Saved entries
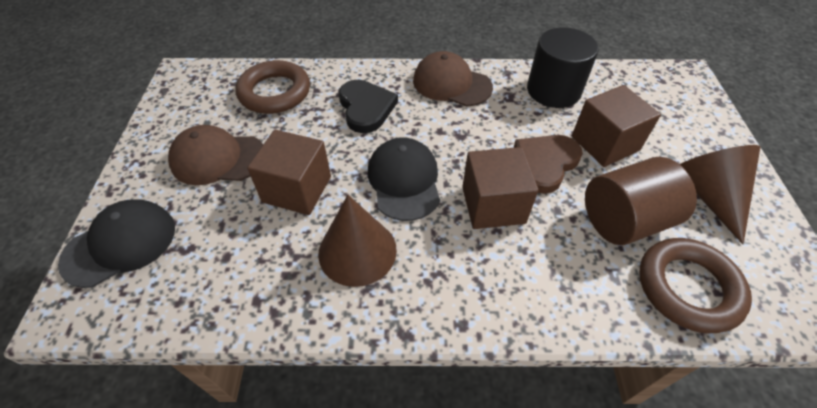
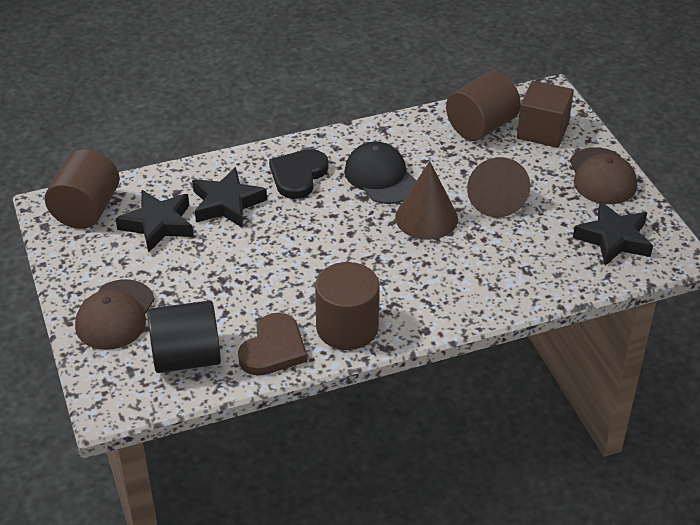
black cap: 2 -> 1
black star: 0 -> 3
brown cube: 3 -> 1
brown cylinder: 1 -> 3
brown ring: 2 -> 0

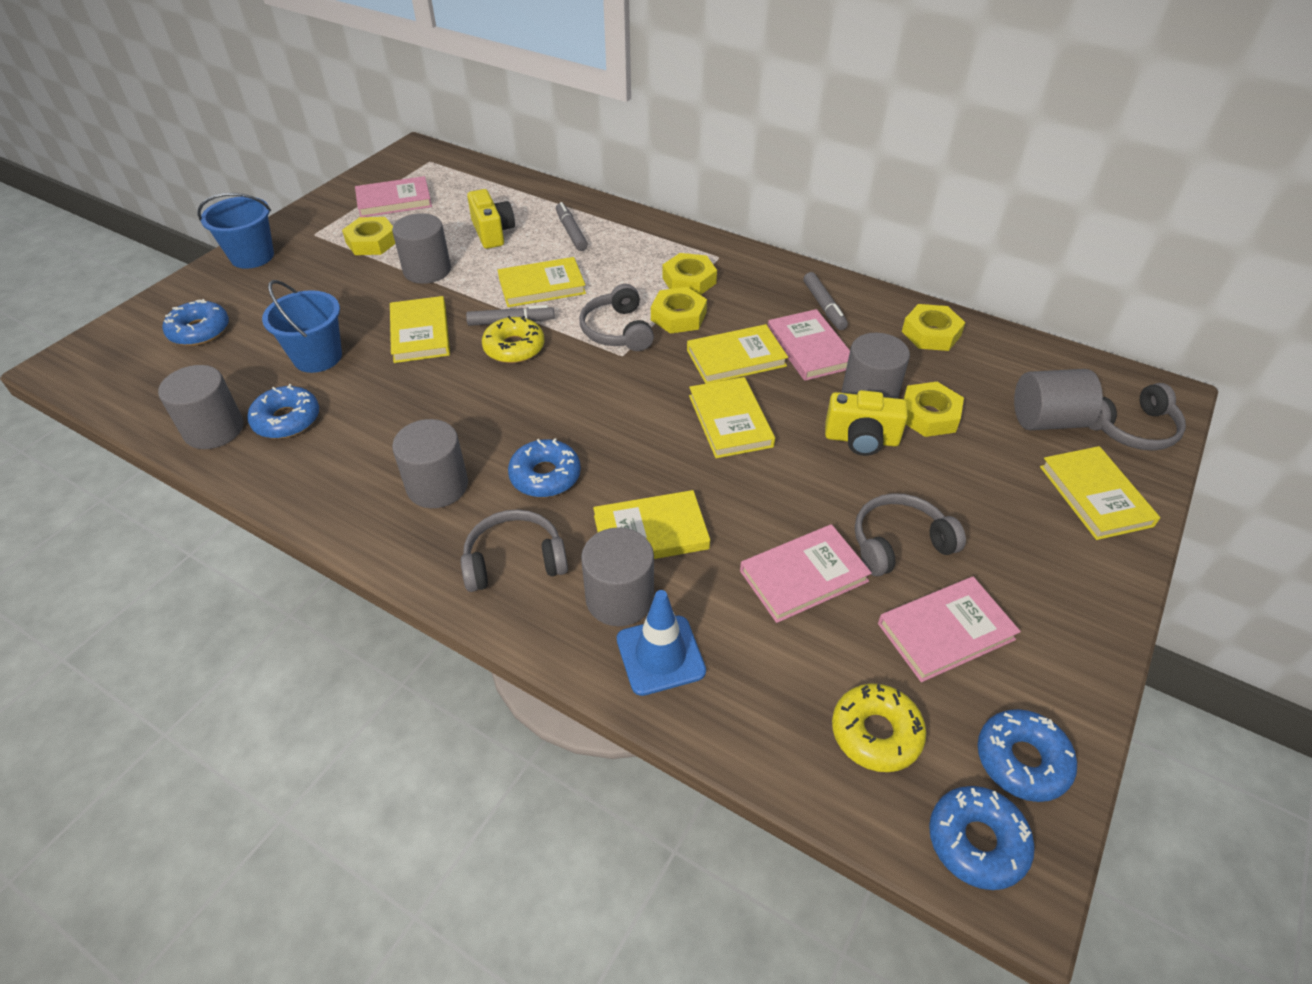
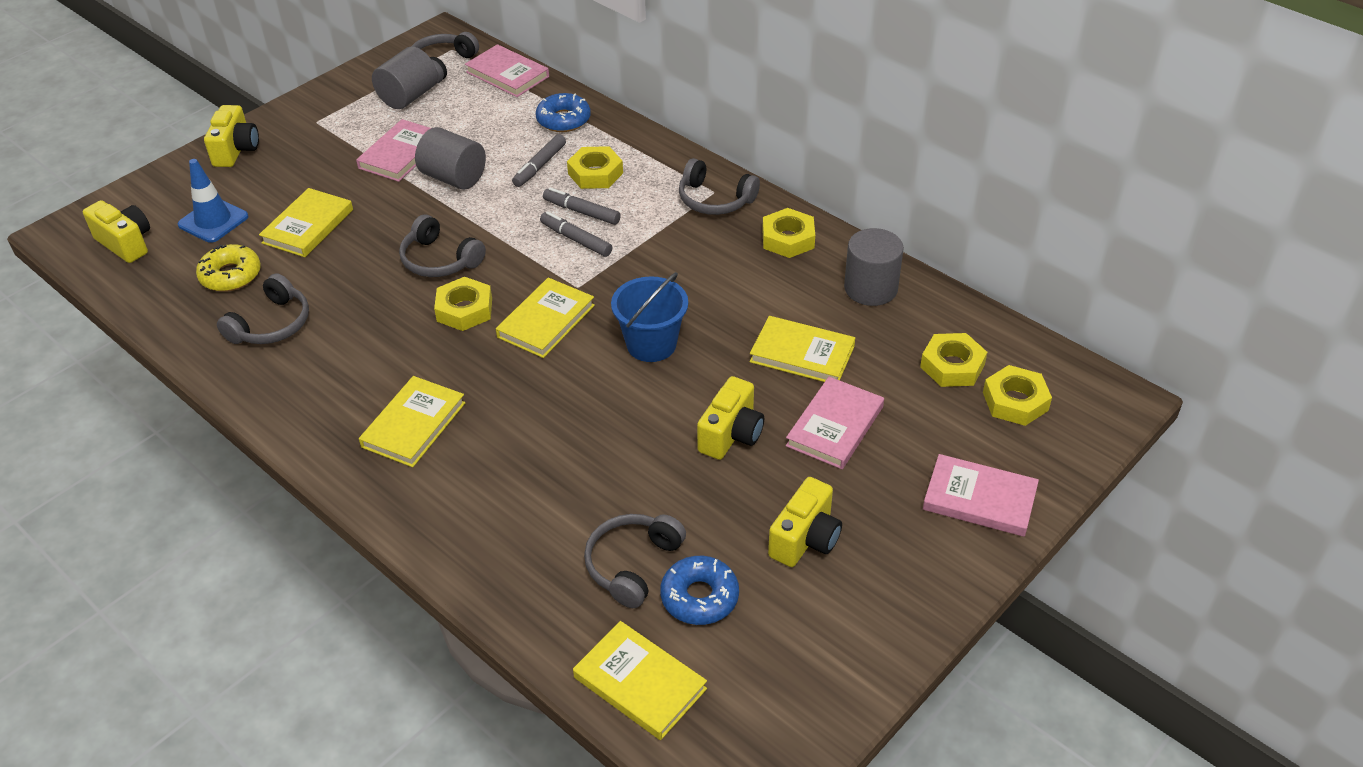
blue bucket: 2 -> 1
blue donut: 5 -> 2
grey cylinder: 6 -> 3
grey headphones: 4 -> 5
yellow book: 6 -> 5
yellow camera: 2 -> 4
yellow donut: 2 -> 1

ACTION ITEM: What the answer needs is every line from the one containing "brown ring: 2 -> 0" through the final line of the data above, copied exactly, without pictures.

SOLUTION FOR THIS EXERCISE:
brown ring: 2 -> 0

blue bucket: 2 -> 1
blue donut: 5 -> 2
grey cylinder: 6 -> 3
grey headphones: 4 -> 5
yellow book: 6 -> 5
yellow camera: 2 -> 4
yellow donut: 2 -> 1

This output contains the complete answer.